**Task prompt**
Write out again, exactly as they stand, the line that includes "grey box: 0 -> 3" and all remaining lines of the entries.

------ Listed entries ------

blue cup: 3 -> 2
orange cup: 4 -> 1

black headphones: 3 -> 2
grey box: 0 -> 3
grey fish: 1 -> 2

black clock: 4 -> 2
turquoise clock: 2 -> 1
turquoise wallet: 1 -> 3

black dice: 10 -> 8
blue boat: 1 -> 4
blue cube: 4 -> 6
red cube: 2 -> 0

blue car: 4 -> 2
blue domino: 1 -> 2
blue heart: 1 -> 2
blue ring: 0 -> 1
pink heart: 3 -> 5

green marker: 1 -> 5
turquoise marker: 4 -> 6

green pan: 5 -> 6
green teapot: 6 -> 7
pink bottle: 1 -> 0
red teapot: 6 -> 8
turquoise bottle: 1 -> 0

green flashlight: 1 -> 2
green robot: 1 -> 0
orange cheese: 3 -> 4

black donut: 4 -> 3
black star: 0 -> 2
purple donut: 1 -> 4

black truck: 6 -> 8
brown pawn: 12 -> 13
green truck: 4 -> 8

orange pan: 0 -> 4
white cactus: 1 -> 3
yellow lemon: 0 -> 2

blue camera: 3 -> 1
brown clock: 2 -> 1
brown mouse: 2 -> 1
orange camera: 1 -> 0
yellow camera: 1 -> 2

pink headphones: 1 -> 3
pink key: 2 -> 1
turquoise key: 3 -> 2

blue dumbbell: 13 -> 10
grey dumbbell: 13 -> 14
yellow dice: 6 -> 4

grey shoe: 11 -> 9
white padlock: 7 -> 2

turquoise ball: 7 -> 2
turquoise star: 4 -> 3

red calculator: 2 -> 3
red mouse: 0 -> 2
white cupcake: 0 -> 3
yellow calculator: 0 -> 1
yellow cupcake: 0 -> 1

------

**Output of the exercise**
grey box: 0 -> 3
grey fish: 1 -> 2

black clock: 4 -> 2
turquoise clock: 2 -> 1
turquoise wallet: 1 -> 3

black dice: 10 -> 8
blue boat: 1 -> 4
blue cube: 4 -> 6
red cube: 2 -> 0

blue car: 4 -> 2
blue domino: 1 -> 2
blue heart: 1 -> 2
blue ring: 0 -> 1
pink heart: 3 -> 5

green marker: 1 -> 5
turquoise marker: 4 -> 6

green pan: 5 -> 6
green teapot: 6 -> 7
pink bottle: 1 -> 0
red teapot: 6 -> 8
turquoise bottle: 1 -> 0

green flashlight: 1 -> 2
green robot: 1 -> 0
orange cheese: 3 -> 4

black donut: 4 -> 3
black star: 0 -> 2
purple donut: 1 -> 4

black truck: 6 -> 8
brown pawn: 12 -> 13
green truck: 4 -> 8

orange pan: 0 -> 4
white cactus: 1 -> 3
yellow lemon: 0 -> 2

blue camera: 3 -> 1
brown clock: 2 -> 1
brown mouse: 2 -> 1
orange camera: 1 -> 0
yellow camera: 1 -> 2

pink headphones: 1 -> 3
pink key: 2 -> 1
turquoise key: 3 -> 2

blue dumbbell: 13 -> 10
grey dumbbell: 13 -> 14
yellow dice: 6 -> 4

grey shoe: 11 -> 9
white padlock: 7 -> 2

turquoise ball: 7 -> 2
turquoise star: 4 -> 3

red calculator: 2 -> 3
red mouse: 0 -> 2
white cupcake: 0 -> 3
yellow calculator: 0 -> 1
yellow cupcake: 0 -> 1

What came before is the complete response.